- _PROBLEM DETAILS_
Print the records exactly and in full, please; the pictures stay out.

- _MATERIAL FOR THIS TASK_
----------------
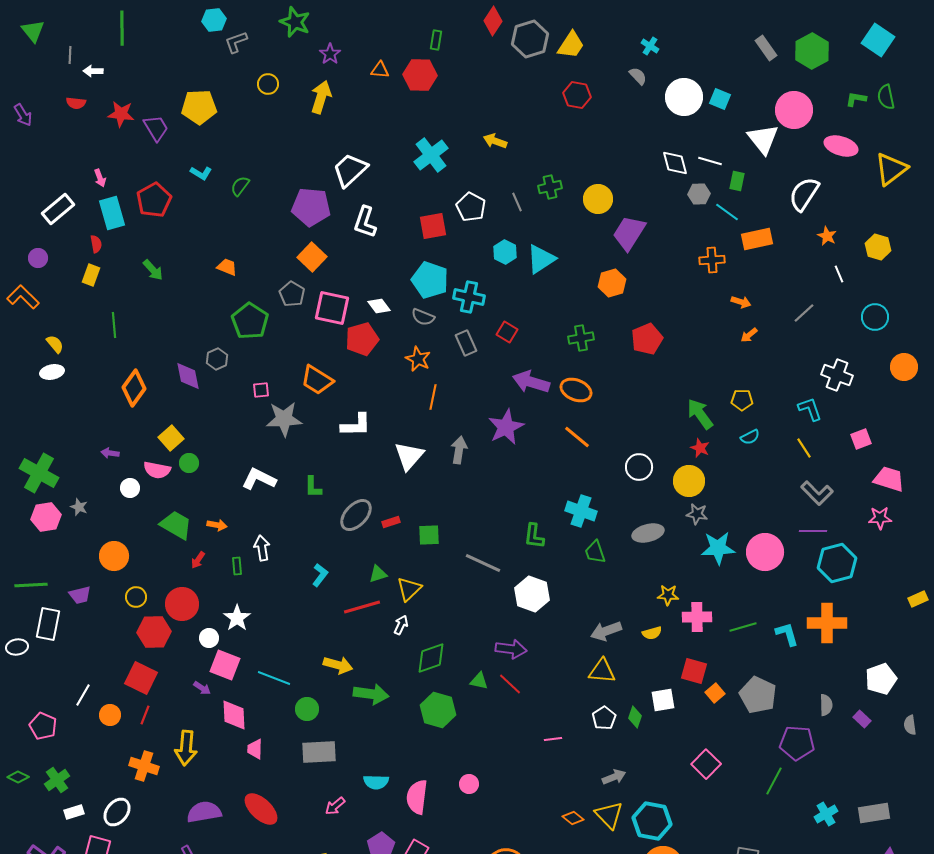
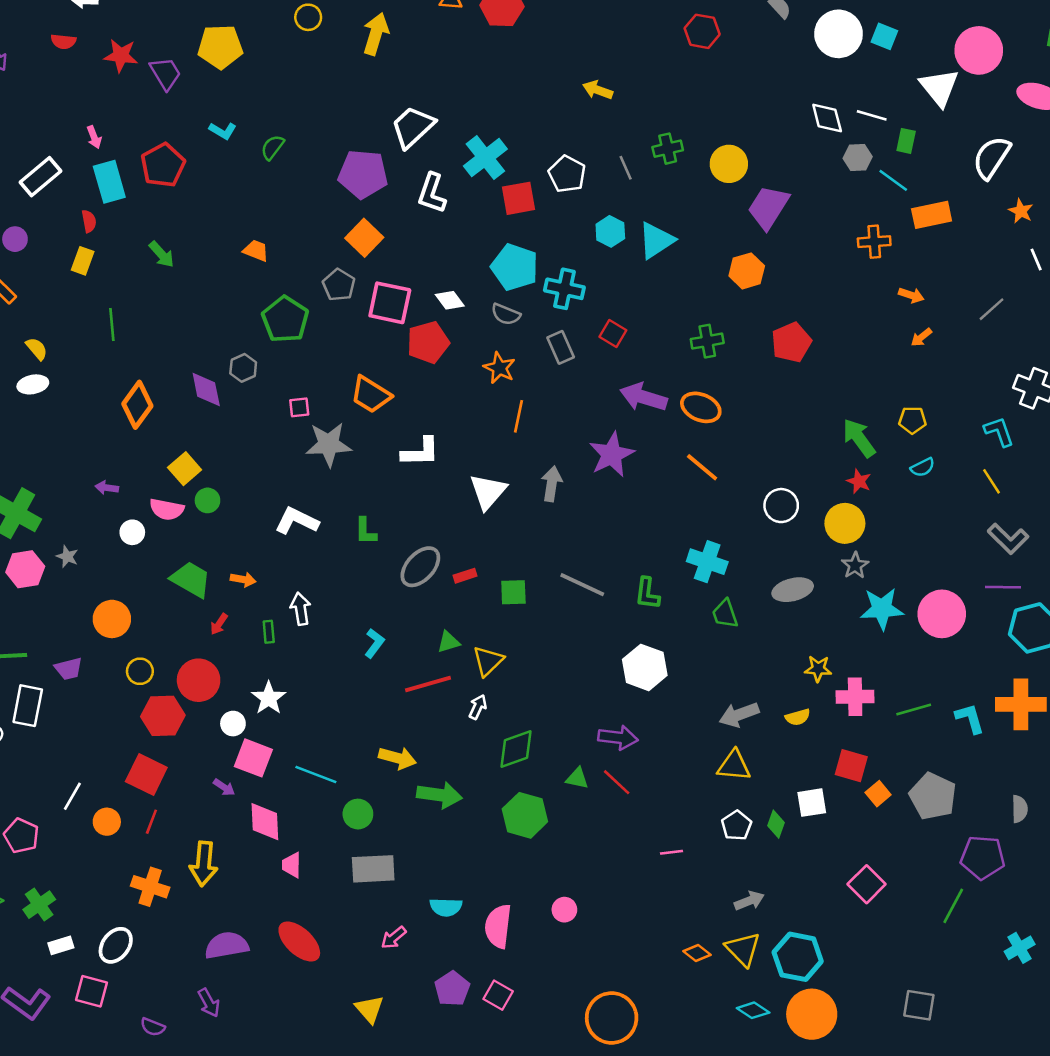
cyan cross: (431, 155) -> (485, 158), moved
gray star: (697, 514) -> (855, 565), turned 30
gray line: (483, 563) -> (582, 585), moved

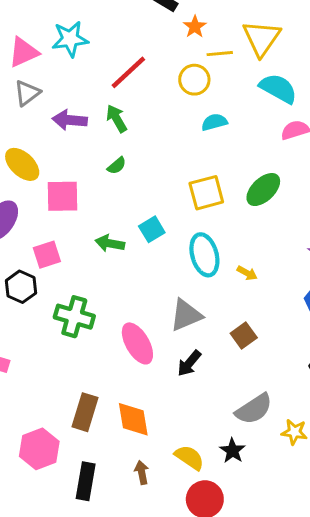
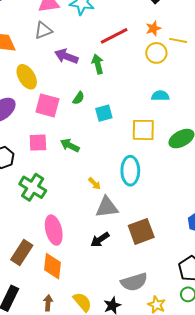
orange star: (195, 27) -> (153, 28), moved
cyan semicircle: (214, 122) -> (160, 96), moved
green semicircle: (117, 166) -> (79, 98), moved, turned -32
cyan square: (152, 229) -> (104, 113), moved
pink square: (47, 255) -> (38, 143), moved
yellow arrow: (247, 273) -> (95, 184), moved
brown square: (244, 335) -> (141, 231), size x1.5
pink ellipse: (137, 343) -> (54, 230), moved

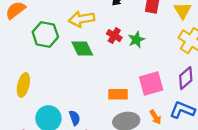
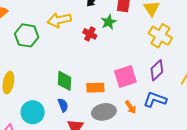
green star: (136, 40) -> (109, 22), moved
green diamond: (82, 49) -> (64, 81), moved, turned 30
blue semicircle: (75, 118) -> (63, 105), moved

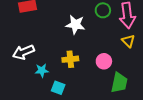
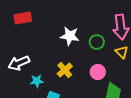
green circle: (103, 10) -> (97, 42), moved
yellow cross: (70, 59) -> (65, 70), turned -35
----------------
- _SOLUTION FOR THIS TASK_
cyan cross: (431, 155) -> (485, 158), moved
gray star: (697, 514) -> (855, 565), turned 30
gray line: (483, 563) -> (582, 585), moved

orange star: (195, 27) -> (153, 28), moved
cyan semicircle: (214, 122) -> (160, 96), moved
green semicircle: (117, 166) -> (79, 98), moved, turned -32
cyan square: (152, 229) -> (104, 113), moved
pink square: (47, 255) -> (38, 143), moved
yellow arrow: (247, 273) -> (95, 184), moved
brown square: (244, 335) -> (141, 231), size x1.5
pink ellipse: (137, 343) -> (54, 230), moved

green star: (136, 40) -> (109, 22), moved
green diamond: (82, 49) -> (64, 81), moved, turned 30
blue semicircle: (75, 118) -> (63, 105), moved

green circle: (103, 10) -> (97, 42), moved
yellow cross: (70, 59) -> (65, 70), turned -35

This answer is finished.